Data entries:
***

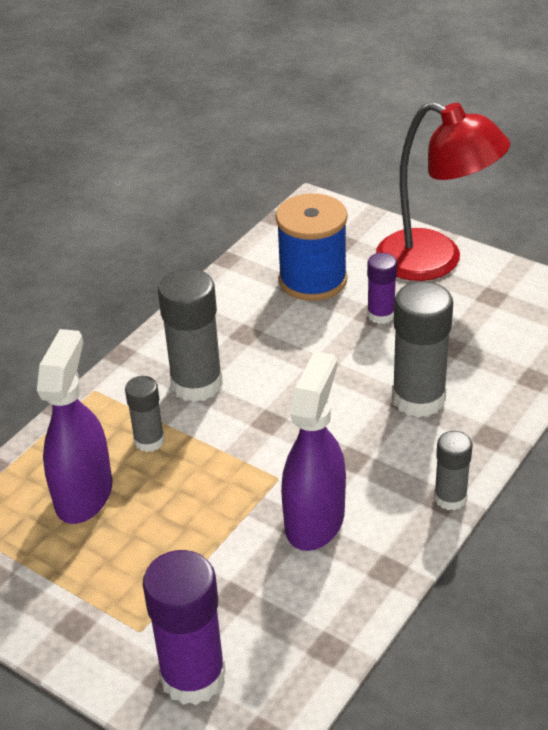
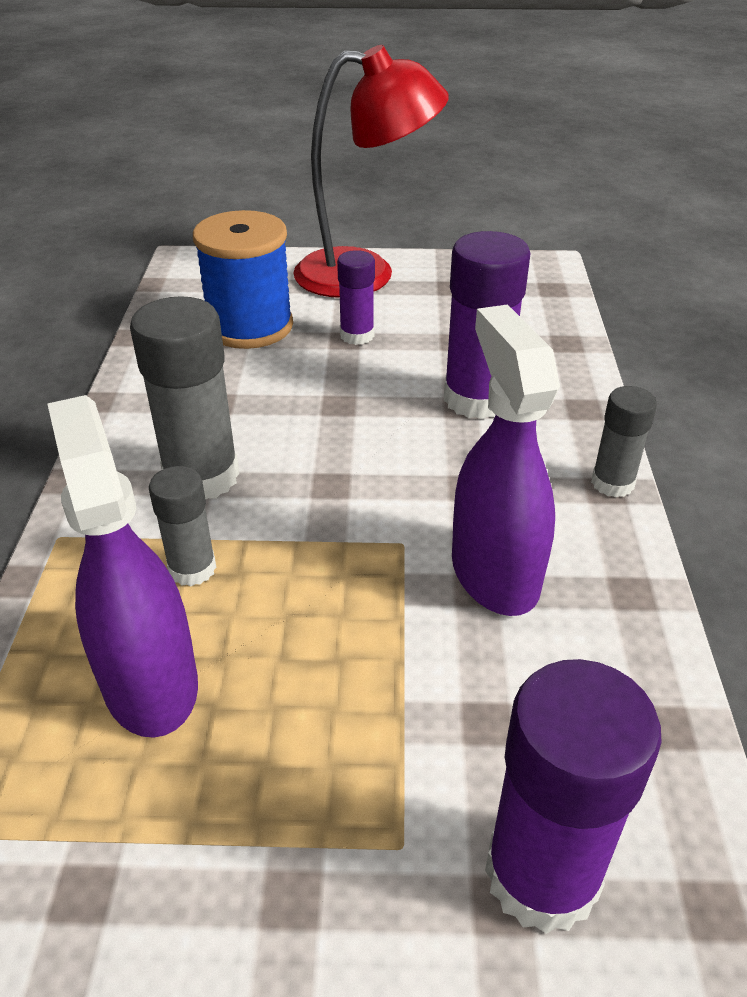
camera: 35 degrees left, 0 degrees up
(418, 399) = (476, 399): grey glue stick -> purple glue stick

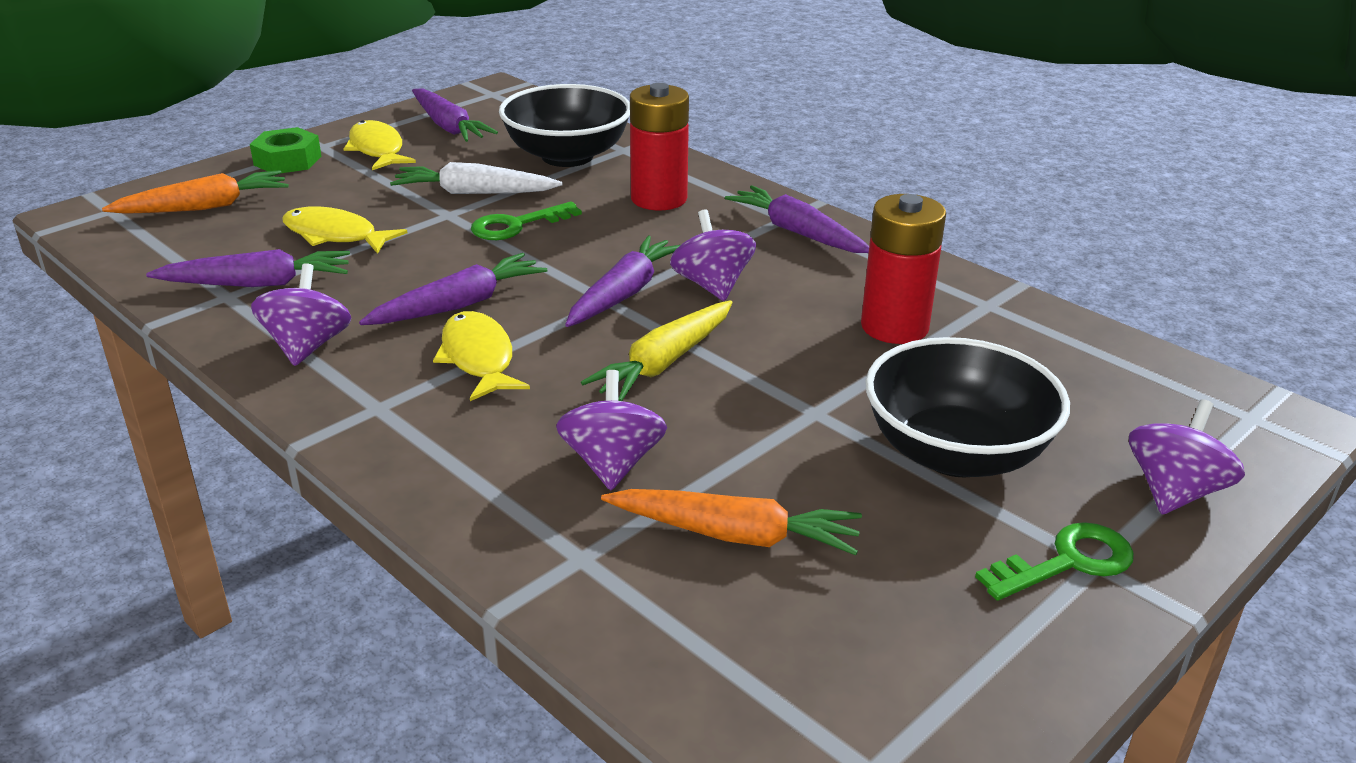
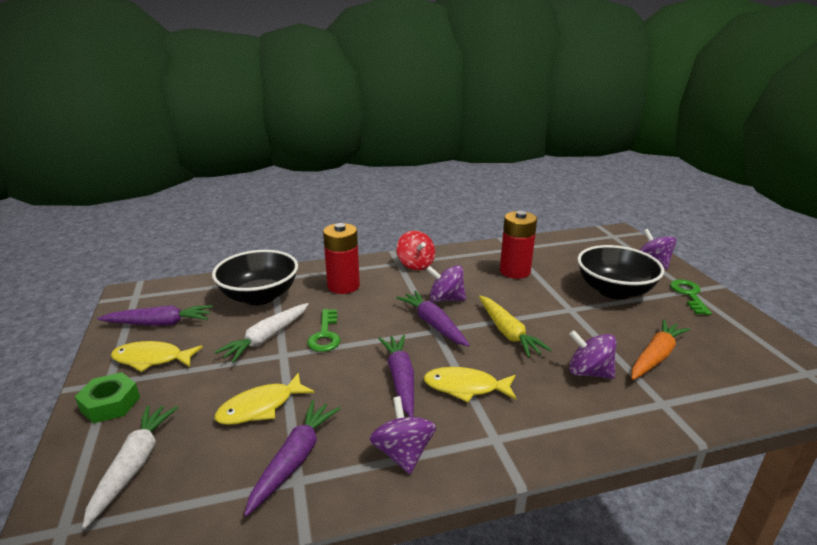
camera: 60 degrees left, 5 degrees down
(205, 207) = (134, 465): orange carrot -> white carrot
(307, 346) = (403, 453): purple spinning top -> purple spinning top turned 45 degrees clockwise
(798, 232) = (415, 264): purple carrot -> red spinning top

***

* **Exercise**:
All lines in the records that contain "left" are to be copied and returned.

* **Result of this task**:
camera: 35 degrees left, 0 degrees up
camera: 60 degrees left, 5 degrees down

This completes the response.